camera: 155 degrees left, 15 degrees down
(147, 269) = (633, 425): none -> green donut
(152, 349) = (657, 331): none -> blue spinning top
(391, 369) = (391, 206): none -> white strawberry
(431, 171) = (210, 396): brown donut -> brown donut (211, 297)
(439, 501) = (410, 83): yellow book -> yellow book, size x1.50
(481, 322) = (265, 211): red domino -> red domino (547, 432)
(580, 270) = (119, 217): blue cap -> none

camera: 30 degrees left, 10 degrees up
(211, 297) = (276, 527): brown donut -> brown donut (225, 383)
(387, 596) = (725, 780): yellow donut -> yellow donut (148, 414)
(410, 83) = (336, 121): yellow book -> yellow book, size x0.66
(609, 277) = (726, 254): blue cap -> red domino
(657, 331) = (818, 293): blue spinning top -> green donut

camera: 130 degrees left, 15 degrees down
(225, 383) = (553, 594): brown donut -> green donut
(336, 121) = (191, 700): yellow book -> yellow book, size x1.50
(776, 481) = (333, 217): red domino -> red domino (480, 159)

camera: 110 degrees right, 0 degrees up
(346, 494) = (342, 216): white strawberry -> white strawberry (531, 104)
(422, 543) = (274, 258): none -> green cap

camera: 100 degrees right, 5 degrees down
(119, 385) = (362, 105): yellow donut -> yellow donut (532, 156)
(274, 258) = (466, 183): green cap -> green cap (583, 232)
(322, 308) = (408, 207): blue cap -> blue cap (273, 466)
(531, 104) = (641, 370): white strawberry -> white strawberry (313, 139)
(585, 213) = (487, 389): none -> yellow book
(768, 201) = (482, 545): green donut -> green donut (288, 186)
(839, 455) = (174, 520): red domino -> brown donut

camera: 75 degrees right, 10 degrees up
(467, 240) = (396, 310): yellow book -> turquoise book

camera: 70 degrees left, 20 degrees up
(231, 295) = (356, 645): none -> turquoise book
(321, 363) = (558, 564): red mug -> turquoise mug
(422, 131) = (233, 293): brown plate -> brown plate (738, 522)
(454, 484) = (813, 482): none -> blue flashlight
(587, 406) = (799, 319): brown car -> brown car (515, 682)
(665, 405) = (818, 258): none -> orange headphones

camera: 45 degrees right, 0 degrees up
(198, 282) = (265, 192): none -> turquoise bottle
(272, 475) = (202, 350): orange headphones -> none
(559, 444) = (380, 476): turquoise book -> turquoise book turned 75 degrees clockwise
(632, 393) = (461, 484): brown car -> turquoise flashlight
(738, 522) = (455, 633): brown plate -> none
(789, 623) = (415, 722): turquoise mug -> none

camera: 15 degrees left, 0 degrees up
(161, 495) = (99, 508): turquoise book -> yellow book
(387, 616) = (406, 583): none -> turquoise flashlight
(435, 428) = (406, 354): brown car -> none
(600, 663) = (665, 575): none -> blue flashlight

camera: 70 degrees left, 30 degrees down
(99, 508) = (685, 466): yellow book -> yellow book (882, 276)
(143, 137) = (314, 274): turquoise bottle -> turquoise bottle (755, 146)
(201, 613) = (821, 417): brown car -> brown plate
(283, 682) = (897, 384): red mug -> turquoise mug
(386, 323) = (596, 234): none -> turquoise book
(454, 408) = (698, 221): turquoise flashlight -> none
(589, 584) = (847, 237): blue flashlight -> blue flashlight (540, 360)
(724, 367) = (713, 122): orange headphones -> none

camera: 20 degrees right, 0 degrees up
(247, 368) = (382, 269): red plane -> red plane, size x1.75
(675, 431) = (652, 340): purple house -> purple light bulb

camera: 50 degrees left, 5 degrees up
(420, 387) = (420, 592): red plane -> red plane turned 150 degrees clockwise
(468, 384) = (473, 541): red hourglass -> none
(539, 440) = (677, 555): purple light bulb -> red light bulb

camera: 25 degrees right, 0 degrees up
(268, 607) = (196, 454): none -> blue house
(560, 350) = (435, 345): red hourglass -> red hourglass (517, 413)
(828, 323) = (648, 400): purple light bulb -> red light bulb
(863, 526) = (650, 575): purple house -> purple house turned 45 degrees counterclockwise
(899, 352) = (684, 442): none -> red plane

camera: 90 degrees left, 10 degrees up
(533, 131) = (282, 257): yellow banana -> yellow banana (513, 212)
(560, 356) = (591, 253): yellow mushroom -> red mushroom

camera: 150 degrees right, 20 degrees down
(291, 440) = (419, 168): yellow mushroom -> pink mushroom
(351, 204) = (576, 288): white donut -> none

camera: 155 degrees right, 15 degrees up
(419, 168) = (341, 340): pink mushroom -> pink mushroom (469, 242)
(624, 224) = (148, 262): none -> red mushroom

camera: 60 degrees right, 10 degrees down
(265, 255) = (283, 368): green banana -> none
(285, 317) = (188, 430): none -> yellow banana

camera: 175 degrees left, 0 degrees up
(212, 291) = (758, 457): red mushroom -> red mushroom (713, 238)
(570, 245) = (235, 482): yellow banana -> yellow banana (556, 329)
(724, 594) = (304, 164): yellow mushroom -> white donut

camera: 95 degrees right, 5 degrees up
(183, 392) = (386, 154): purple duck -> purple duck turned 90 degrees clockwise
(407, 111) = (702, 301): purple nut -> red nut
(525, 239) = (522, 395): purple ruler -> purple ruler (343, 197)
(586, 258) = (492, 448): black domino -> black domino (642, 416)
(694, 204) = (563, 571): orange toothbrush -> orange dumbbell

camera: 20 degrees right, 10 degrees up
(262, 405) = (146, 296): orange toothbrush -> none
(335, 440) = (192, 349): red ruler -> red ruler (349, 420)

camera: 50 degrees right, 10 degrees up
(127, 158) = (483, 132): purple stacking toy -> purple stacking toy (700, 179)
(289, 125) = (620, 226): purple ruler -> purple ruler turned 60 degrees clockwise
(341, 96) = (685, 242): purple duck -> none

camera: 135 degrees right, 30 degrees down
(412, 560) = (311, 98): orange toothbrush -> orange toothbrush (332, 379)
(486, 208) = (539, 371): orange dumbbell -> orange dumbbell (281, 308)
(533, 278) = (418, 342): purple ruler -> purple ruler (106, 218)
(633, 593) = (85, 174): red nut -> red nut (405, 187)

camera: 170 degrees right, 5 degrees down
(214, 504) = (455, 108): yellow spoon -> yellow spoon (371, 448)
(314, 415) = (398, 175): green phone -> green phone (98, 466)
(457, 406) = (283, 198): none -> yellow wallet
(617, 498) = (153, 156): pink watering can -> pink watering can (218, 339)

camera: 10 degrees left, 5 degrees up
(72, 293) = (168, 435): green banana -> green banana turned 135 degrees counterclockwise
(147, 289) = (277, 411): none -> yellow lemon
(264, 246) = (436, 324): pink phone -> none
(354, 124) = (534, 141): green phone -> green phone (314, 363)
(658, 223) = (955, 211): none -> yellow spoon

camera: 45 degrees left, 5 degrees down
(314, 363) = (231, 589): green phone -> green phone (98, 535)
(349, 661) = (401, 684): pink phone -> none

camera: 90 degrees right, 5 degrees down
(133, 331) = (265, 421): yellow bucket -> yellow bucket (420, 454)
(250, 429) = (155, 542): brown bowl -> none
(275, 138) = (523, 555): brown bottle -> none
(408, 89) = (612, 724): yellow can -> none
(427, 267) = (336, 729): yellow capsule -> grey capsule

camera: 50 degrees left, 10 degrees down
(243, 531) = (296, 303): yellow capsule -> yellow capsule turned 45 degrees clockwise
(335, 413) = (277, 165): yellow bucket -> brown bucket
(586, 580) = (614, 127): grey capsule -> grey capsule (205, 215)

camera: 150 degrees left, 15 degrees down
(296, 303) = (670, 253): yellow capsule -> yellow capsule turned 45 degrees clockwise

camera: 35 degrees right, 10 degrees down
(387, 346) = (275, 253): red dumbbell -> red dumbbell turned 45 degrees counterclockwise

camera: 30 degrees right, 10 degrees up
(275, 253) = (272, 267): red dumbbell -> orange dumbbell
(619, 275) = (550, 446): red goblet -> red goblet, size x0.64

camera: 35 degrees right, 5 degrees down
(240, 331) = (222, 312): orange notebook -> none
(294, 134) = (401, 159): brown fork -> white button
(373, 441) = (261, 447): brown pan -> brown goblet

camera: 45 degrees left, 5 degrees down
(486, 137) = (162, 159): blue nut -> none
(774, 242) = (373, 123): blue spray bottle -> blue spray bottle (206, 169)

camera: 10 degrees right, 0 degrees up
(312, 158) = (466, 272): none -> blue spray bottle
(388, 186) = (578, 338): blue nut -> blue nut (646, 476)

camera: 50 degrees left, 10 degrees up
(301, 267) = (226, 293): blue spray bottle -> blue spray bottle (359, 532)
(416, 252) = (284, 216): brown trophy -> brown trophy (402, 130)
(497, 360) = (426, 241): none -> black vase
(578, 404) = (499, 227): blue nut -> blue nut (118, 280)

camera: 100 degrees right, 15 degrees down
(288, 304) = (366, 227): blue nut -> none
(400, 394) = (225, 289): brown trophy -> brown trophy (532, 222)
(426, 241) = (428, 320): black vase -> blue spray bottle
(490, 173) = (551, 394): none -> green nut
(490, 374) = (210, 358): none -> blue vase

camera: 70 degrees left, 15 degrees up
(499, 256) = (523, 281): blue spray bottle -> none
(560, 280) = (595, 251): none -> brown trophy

_ _ _ _ _ _ _

=== Exercise ===
In the records above, some lines hold the word "dumbbell"; copy each such line.

=== Solution to the problem ===
(694, 204) = (563, 571): orange toothbrush -> orange dumbbell
(486, 208) = (539, 371): orange dumbbell -> orange dumbbell (281, 308)
(387, 346) = (275, 253): red dumbbell -> red dumbbell turned 45 degrees counterclockwise
(275, 253) = (272, 267): red dumbbell -> orange dumbbell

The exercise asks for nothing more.